Input for this task: Begin
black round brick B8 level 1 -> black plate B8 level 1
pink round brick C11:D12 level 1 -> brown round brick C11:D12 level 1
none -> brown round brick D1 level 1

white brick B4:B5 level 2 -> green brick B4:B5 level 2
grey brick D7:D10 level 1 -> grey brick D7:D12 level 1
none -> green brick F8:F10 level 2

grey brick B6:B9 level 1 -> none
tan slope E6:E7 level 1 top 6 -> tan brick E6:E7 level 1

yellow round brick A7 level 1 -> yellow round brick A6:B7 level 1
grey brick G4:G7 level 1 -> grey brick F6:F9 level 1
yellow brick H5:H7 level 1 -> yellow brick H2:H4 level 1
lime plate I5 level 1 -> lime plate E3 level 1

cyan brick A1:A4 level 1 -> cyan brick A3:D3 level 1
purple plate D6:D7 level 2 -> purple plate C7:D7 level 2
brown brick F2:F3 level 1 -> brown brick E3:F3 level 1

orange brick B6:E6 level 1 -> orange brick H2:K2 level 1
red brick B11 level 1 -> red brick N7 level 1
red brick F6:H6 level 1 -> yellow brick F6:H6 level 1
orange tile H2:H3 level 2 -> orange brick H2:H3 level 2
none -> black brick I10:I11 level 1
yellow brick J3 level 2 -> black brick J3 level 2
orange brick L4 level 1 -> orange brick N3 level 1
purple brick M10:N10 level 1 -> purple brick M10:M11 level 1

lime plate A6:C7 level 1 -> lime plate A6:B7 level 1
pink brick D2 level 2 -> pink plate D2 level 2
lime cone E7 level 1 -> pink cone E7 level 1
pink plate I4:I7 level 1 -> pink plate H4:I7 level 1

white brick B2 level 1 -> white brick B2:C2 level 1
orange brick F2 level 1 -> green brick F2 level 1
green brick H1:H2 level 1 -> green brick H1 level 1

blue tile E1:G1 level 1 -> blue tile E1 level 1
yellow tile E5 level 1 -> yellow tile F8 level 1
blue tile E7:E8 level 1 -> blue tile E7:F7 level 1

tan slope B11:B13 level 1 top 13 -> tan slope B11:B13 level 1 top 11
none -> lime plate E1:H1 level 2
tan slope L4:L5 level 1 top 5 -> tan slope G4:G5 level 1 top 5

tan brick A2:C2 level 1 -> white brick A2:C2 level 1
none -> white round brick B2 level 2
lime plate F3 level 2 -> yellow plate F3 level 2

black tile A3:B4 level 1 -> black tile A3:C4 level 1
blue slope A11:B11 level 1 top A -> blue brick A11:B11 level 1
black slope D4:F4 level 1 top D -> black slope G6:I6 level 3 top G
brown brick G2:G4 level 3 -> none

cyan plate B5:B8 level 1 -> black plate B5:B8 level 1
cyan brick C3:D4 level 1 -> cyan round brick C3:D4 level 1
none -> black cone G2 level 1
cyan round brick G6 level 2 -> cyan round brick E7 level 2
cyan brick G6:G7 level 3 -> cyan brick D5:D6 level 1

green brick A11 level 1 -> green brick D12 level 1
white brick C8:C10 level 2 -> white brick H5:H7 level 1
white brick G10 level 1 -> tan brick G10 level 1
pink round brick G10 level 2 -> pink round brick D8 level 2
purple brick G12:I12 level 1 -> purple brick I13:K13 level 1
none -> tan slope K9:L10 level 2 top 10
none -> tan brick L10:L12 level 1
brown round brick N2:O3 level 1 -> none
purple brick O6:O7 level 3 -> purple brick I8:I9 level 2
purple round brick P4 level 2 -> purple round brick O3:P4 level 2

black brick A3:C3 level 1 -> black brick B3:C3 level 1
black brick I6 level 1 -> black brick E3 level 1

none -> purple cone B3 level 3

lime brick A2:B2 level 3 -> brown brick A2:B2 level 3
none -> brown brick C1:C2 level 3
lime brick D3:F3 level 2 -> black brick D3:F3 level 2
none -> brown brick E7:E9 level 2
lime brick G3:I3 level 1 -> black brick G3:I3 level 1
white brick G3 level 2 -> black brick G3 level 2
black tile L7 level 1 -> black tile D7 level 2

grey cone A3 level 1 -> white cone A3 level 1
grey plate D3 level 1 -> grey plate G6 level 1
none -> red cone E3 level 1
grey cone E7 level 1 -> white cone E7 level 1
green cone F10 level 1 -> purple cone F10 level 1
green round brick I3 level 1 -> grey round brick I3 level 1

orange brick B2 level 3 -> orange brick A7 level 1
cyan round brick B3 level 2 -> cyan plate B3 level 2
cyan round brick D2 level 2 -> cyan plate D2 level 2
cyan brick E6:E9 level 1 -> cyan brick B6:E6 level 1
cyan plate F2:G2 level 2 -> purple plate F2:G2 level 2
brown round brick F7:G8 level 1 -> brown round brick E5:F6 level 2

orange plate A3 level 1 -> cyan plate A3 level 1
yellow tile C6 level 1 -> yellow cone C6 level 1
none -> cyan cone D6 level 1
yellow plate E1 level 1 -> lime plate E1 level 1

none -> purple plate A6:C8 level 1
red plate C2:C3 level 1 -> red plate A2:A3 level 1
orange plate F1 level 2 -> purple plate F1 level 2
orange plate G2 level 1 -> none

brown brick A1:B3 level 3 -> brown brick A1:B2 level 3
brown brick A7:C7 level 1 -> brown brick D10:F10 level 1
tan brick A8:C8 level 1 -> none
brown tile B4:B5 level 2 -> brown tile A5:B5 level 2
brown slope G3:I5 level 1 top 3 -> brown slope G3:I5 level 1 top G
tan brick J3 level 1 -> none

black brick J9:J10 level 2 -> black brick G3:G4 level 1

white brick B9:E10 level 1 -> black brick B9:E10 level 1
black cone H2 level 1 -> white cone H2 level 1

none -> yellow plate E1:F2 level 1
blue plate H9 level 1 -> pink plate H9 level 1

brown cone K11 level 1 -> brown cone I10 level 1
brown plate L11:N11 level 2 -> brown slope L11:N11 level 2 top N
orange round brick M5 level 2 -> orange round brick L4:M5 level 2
Input for this task: End
What is required
Starting at the first line of the material above, reproduce each line exactly up to and including the line with "orange tile H2:H3".

Answer box
black round brick B8 level 1 -> black plate B8 level 1
pink round brick C11:D12 level 1 -> brown round brick C11:D12 level 1
none -> brown round brick D1 level 1

white brick B4:B5 level 2 -> green brick B4:B5 level 2
grey brick D7:D10 level 1 -> grey brick D7:D12 level 1
none -> green brick F8:F10 level 2

grey brick B6:B9 level 1 -> none
tan slope E6:E7 level 1 top 6 -> tan brick E6:E7 level 1

yellow round brick A7 level 1 -> yellow round brick A6:B7 level 1
grey brick G4:G7 level 1 -> grey brick F6:F9 level 1
yellow brick H5:H7 level 1 -> yellow brick H2:H4 level 1
lime plate I5 level 1 -> lime plate E3 level 1

cyan brick A1:A4 level 1 -> cyan brick A3:D3 level 1
purple plate D6:D7 level 2 -> purple plate C7:D7 level 2
brown brick F2:F3 level 1 -> brown brick E3:F3 level 1

orange brick B6:E6 level 1 -> orange brick H2:K2 level 1
red brick B11 level 1 -> red brick N7 level 1
red brick F6:H6 level 1 -> yellow brick F6:H6 level 1
orange tile H2:H3 level 2 -> orange brick H2:H3 level 2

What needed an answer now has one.